***** DATA SHOWN

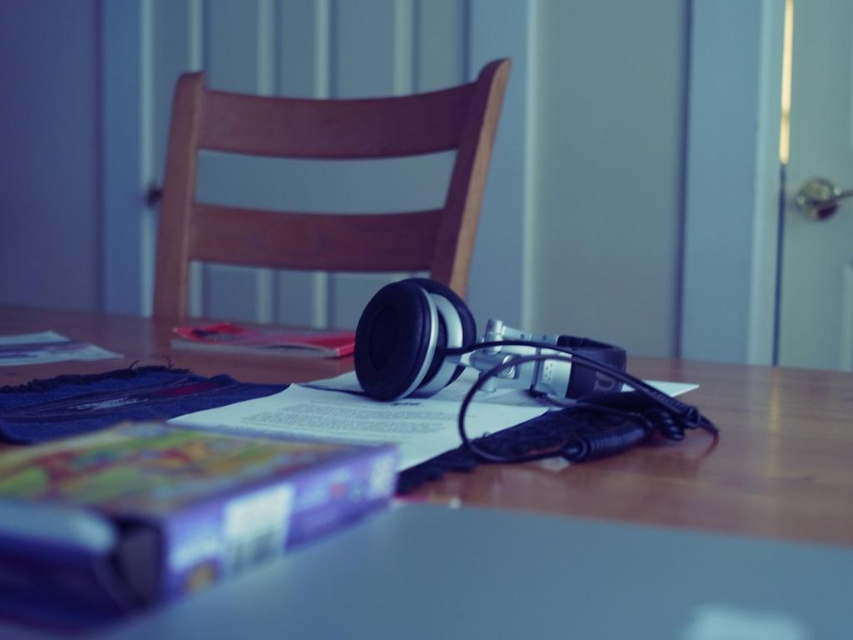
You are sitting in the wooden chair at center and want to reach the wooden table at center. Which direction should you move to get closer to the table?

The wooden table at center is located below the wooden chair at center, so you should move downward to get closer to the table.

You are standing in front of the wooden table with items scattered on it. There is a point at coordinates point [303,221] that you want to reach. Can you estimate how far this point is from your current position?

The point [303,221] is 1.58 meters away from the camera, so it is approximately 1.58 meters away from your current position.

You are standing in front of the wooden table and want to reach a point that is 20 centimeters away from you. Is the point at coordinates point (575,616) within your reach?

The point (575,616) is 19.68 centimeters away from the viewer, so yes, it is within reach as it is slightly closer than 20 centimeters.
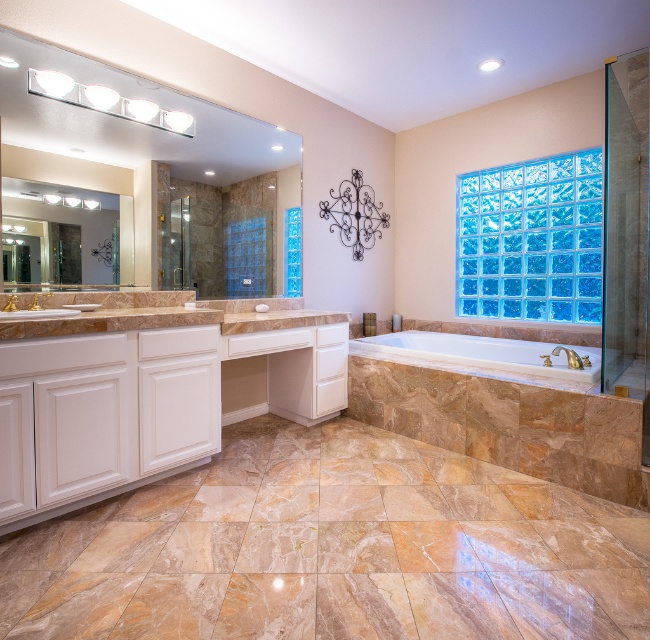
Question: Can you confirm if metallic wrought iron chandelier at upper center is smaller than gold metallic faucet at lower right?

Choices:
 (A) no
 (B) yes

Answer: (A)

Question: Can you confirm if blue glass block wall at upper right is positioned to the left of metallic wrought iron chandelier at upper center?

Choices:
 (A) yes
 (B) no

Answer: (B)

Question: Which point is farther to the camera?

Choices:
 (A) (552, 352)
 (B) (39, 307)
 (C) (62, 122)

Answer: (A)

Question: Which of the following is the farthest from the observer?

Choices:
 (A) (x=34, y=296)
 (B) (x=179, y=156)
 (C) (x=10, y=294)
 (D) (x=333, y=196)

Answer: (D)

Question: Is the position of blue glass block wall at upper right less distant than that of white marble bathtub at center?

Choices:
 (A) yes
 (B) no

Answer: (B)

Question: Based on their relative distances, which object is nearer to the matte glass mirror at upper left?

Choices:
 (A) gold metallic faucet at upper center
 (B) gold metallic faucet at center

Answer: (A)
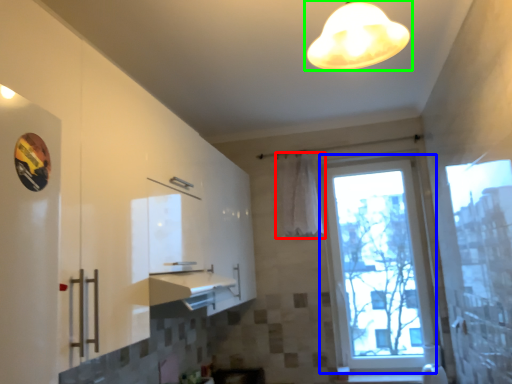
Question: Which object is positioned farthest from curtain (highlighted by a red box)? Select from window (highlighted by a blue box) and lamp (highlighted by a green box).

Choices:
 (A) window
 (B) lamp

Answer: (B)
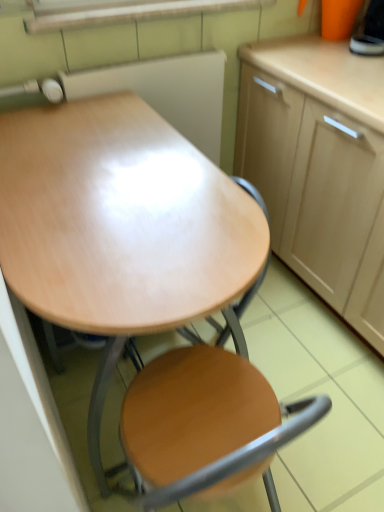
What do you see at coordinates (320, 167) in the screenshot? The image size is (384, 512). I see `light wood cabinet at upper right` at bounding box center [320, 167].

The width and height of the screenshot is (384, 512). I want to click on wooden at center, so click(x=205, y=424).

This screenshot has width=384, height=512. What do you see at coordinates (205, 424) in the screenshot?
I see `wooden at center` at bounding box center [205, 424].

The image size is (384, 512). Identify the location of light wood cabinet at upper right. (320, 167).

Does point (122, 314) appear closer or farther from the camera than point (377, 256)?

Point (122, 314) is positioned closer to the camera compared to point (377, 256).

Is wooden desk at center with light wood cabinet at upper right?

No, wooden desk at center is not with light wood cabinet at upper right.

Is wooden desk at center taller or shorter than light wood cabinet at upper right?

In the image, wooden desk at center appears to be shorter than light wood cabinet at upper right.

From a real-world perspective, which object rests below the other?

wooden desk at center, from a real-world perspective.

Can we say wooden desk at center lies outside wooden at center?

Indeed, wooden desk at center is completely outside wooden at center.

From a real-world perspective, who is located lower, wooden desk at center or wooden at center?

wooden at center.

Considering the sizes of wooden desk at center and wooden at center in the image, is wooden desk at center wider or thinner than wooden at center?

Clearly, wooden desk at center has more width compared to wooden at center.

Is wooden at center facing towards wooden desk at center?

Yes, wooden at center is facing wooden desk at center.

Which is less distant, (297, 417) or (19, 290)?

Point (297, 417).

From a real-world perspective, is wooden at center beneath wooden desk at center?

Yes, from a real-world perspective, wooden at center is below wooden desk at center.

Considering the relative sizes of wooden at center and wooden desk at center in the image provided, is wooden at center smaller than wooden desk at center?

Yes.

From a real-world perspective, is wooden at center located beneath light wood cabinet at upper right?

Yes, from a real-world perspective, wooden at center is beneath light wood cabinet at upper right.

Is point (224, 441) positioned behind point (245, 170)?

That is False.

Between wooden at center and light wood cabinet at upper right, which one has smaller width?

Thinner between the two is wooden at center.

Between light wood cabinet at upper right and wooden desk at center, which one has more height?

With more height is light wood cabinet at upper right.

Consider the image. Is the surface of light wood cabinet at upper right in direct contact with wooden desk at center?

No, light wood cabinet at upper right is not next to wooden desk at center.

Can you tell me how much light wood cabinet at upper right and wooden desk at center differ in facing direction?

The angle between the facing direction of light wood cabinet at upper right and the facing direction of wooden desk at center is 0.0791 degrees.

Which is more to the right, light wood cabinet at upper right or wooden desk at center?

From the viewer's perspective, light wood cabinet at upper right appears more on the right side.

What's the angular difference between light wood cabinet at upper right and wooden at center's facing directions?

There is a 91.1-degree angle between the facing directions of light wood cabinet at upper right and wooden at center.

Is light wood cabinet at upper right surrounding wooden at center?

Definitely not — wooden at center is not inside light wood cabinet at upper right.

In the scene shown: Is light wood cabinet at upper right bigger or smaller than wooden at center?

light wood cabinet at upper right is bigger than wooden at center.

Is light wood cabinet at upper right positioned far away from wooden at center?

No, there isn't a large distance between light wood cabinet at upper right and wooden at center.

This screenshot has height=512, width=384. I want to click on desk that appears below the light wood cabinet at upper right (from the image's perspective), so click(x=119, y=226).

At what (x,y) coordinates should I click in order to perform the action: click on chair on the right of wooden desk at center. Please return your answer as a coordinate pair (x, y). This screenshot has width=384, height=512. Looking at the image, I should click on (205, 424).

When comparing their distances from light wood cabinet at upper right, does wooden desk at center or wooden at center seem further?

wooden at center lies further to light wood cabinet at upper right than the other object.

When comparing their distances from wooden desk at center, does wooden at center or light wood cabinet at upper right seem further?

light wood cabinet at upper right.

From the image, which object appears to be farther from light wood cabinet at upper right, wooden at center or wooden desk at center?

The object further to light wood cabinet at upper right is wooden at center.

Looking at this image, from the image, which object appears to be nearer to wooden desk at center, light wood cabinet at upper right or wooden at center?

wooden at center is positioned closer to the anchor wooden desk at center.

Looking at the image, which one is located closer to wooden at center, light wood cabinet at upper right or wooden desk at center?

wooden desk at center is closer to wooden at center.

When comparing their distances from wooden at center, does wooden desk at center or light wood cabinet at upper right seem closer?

**********

- **TASK BRIEF**: Rewrite every row above as a numbered list, skipping blank lines and leaving out the pictures.

- **TASK RESPONSE**:
1. You are sitting in the wooden chair at center and want to reach the wooden table at center. Which direction should you move to get closer to the table?
2. The wooden table at center is located below the wooden chair at center, so you should move downward to get closer to the table.
3. You are standing in front of the wooden table with items scattered on it. There is a point at coordinates point [303,221] that you want to reach. Can you estimate how far this point is from your current position?
4. The point [303,221] is 1.58 meters away from the camera, so it is approximately 1.58 meters away from your current position.
5. You are standing in front of the wooden table and want to reach a point that is 20 centimeters away from you. Is the point at coordinates point (575,616) within your reach?
6. The point (575,616) is 19.68 centimeters away from the viewer, so yes, it is within reach as it is slightly closer than 20 centimeters.
7. Question: Can you confirm if metallic wrought iron chandelier at upper center is smaller than gold metallic faucet at lower right?
8. Choices:
9.  (A) no
10.  (B) yes
11. Answer: (A)
12. Question: Can you confirm if blue glass block wall at upper right is positioned to the left of metallic wrought iron chandelier at upper center?
13. Choices:
14.  (A) yes
15.  (B) no
16. Answer: (B)
17. Question: Which point is farther to the camera?
18. Choices:
19.  (A) (552, 352)
20.  (B) (39, 307)
21.  (C) (62, 122)
22. Answer: (A)
23. Question: Which of the following is the farthest from the observer?
24. Choices:
25.  (A) (x=34, y=296)
26.  (B) (x=179, y=156)
27.  (C) (x=10, y=294)
28.  (D) (x=333, y=196)
29. Answer: (D)
30. Question: Is the position of blue glass block wall at upper right less distant than that of white marble bathtub at center?
31. Choices:
32.  (A) yes
33.  (B) no
34. Answer: (B)
35. Question: Based on their relative distances, which object is nearer to the matte glass mirror at upper left?
36. Choices:
37.  (A) gold metallic faucet at upper center
38.  (B) gold metallic faucet at center
39. Answer: (A)
40. Question: Which object is positioned farthest from curtain (highlighted by a red box)? Select from window (highlighted by a blue box) and lamp (highlighted by a green box).
41. Choices:
42.  (A) window
43.  (B) lamp
44. Answer: (B)
45. What do you see at coordinates (320, 167) in the screenshot? The image size is (384, 512). I see `light wood cabinet at upper right` at bounding box center [320, 167].
46. The width and height of the screenshot is (384, 512). I want to click on wooden at center, so click(x=205, y=424).
47. This screenshot has width=384, height=512. What do you see at coordinates (205, 424) in the screenshot?
48. I see `wooden at center` at bounding box center [205, 424].
49. The image size is (384, 512). Identify the location of light wood cabinet at upper right. (320, 167).
50. Does point (122, 314) appear closer or farther from the camera than point (377, 256)?
51. Point (122, 314) is positioned closer to the camera compared to point (377, 256).
52. Is wooden desk at center with light wood cabinet at upper right?
53. No, wooden desk at center is not with light wood cabinet at upper right.
54. Is wooden desk at center taller or shorter than light wood cabinet at upper right?
55. In the image, wooden desk at center appears to be shorter than light wood cabinet at upper right.
56. From a real-world perspective, which object rests below the other?
57. wooden desk at center, from a real-world perspective.
58. Can we say wooden desk at center lies outside wooden at center?
59. Indeed, wooden desk at center is completely outside wooden at center.
60. From a real-world perspective, who is located lower, wooden desk at center or wooden at center?
61. wooden at center.
62. Considering the sizes of wooden desk at center and wooden at center in the image, is wooden desk at center wider or thinner than wooden at center?
63. Clearly, wooden desk at center has more width compared to wooden at center.
64. Is wooden at center facing towards wooden desk at center?
65. Yes, wooden at center is facing wooden desk at center.
66. Which is less distant, (297, 417) or (19, 290)?
67. Point (297, 417).
68. From a real-world perspective, is wooden at center beneath wooden desk at center?
69. Yes, from a real-world perspective, wooden at center is below wooden desk at center.
70. Considering the relative sizes of wooden at center and wooden desk at center in the image provided, is wooden at center smaller than wooden desk at center?
71. Yes.
72. From a real-world perspective, is wooden at center located beneath light wood cabinet at upper right?
73. Yes, from a real-world perspective, wooden at center is beneath light wood cabinet at upper right.
74. Is point (224, 441) positioned behind point (245, 170)?
75. That is False.
76. Between wooden at center and light wood cabinet at upper right, which one has smaller width?
77. Thinner between the two is wooden at center.
78. Between light wood cabinet at upper right and wooden desk at center, which one has more height?
79. With more height is light wood cabinet at upper right.
80. Consider the image. Is the surface of light wood cabinet at upper right in direct contact with wooden desk at center?
81. No, light wood cabinet at upper right is not next to wooden desk at center.
82. Can you tell me how much light wood cabinet at upper right and wooden desk at center differ in facing direction?
83. The angle between the facing direction of light wood cabinet at upper right and the facing direction of wooden desk at center is 0.0791 degrees.
84. Which is more to the right, light wood cabinet at upper right or wooden desk at center?
85. From the viewer's perspective, light wood cabinet at upper right appears more on the right side.
86. What's the angular difference between light wood cabinet at upper right and wooden at center's facing directions?
87. There is a 91.1-degree angle between the facing directions of light wood cabinet at upper right and wooden at center.
88. Is light wood cabinet at upper right surrounding wooden at center?
89. Definitely not — wooden at center is not inside light wood cabinet at upper right.
90. In the scene shown: Is light wood cabinet at upper right bigger or smaller than wooden at center?
91. light wood cabinet at upper right is bigger than wooden at center.
92. Is light wood cabinet at upper right positioned far away from wooden at center?
93. No, there isn't a large distance between light wood cabinet at upper right and wooden at center.
94. This screenshot has height=512, width=384. I want to click on desk that appears below the light wood cabinet at upper right (from the image's perspective), so click(x=119, y=226).
95. At what (x,y) coordinates should I click in order to perform the action: click on chair on the right of wooden desk at center. Please return your answer as a coordinate pair (x, y). This screenshot has width=384, height=512. Looking at the image, I should click on (205, 424).
96. When comparing their distances from light wood cabinet at upper right, does wooden desk at center or wooden at center seem further?
97. wooden at center lies further to light wood cabinet at upper right than the other object.
98. When comparing their distances from wooden desk at center, does wooden at center or light wood cabinet at upper right seem further?
99. light wood cabinet at upper right.
100. From the image, which object appears to be farther from light wood cabinet at upper right, wooden at center or wooden desk at center?
101. The object further to light wood cabinet at upper right is wooden at center.
102. Looking at this image, from the image, which object appears to be nearer to wooden desk at center, light wood cabinet at upper right or wooden at center?
103. wooden at center is positioned closer to the anchor wooden desk at center.
104. Looking at the image, which one is located closer to wooden at center, light wood cabinet at upper right or wooden desk at center?
105. wooden desk at center is closer to wooden at center.
106. When comparing their distances from wooden at center, does wooden desk at center or light wood cabinet at upper right seem closer?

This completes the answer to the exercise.